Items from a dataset

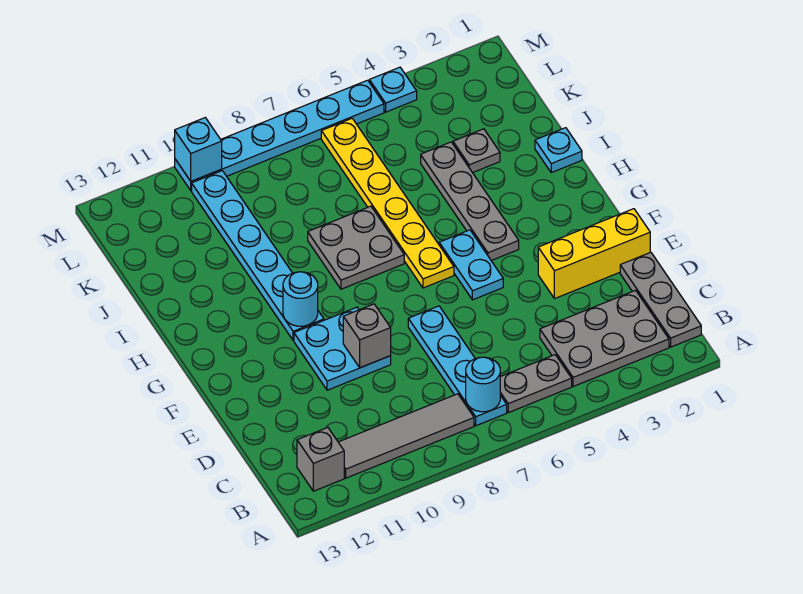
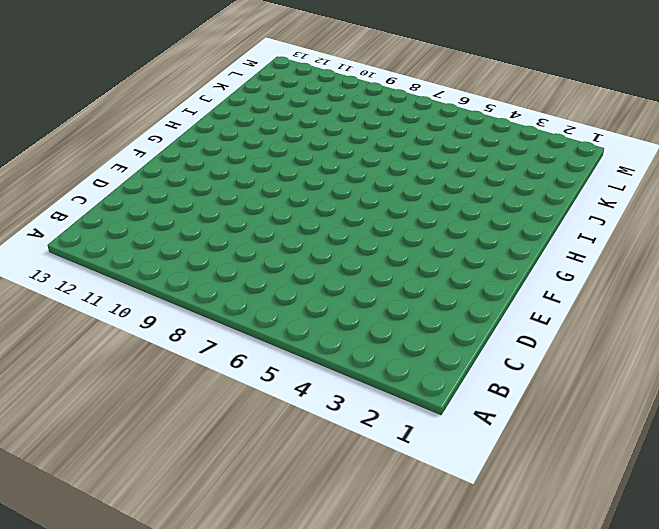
none -> grey plate B1:D1 level 1
none -> grey plate B2:C4 level 1
none -> grey plate B5:B6 level 1

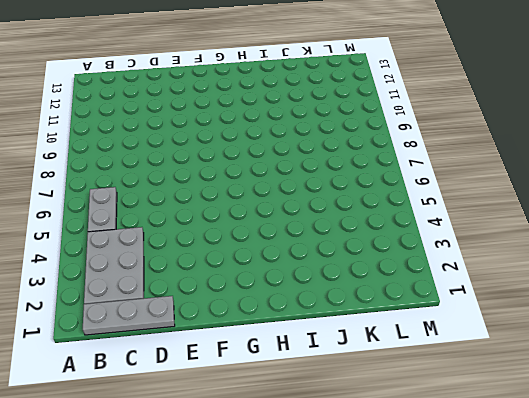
none -> cyan plate B7:E7 level 1
none -> grey tile B8:B11 level 1
none -> grey brick B12 level 1

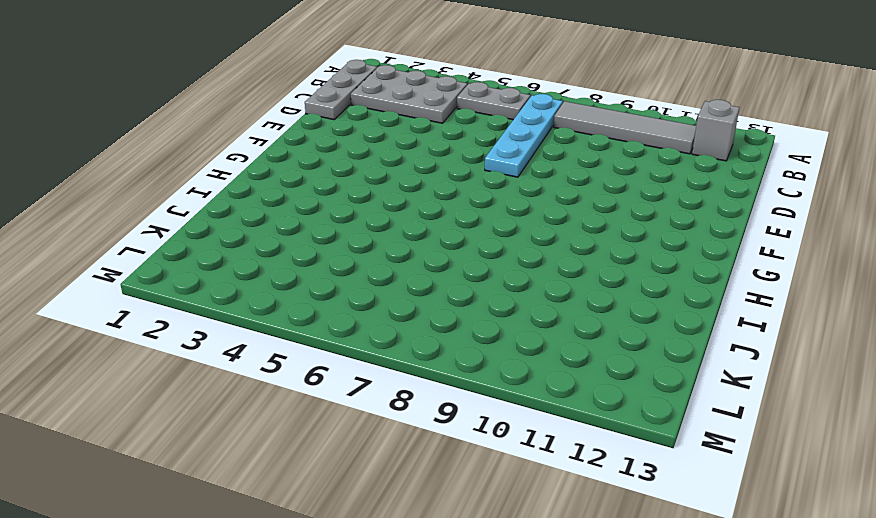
none -> yellow brick E1:E3 level 1
none -> cyan plate E9:F10 level 1
none -> cyan plate F5:G5 level 1

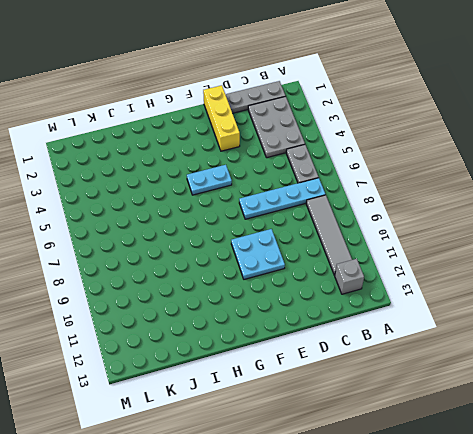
none -> grey plate G4:J4 level 1
none -> yellow plate G6:L6 level 1
none -> cyan plate G10:L10 level 1

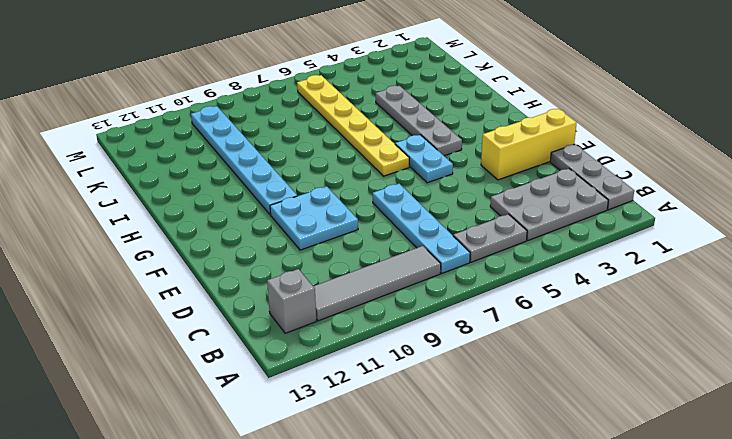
none -> grey plate H7:I8 level 1
none -> cyan plate I1 level 1
none -> grey plate J3 level 1

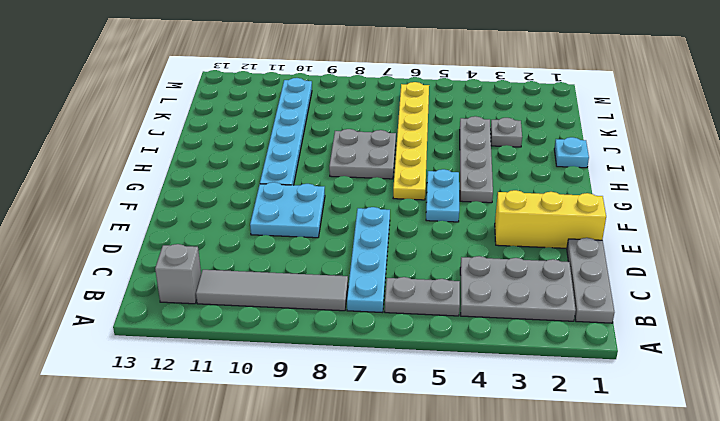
none -> cyan plate M4 level 1
none -> cyan plate M5:M10 level 1
none -> cyan round brick B7 level 2

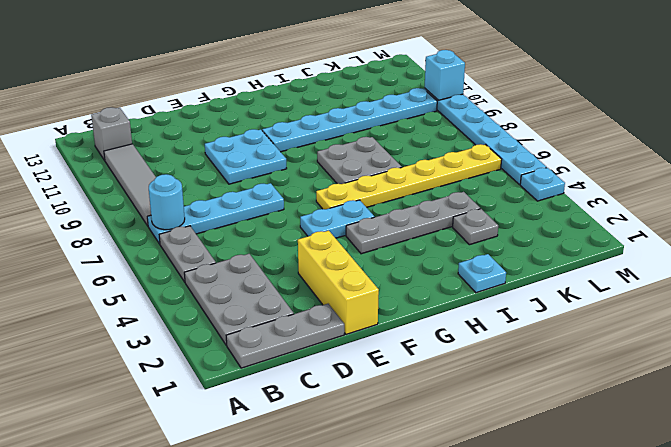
none -> grey brick E9 level 2
none -> cyan round brick G10 level 2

§ INSTRUCTIONS FOR THE TASK
Out of the records above, pull each line containing the word "cyan".

§ RESPONSE TO THE EXERCISE
none -> cyan plate B7:E7 level 1
none -> cyan plate E9:F10 level 1
none -> cyan plate F5:G5 level 1
none -> cyan plate G10:L10 level 1
none -> cyan plate I1 level 1
none -> cyan plate M4 level 1
none -> cyan plate M5:M10 level 1
none -> cyan round brick B7 level 2
none -> cyan round brick G10 level 2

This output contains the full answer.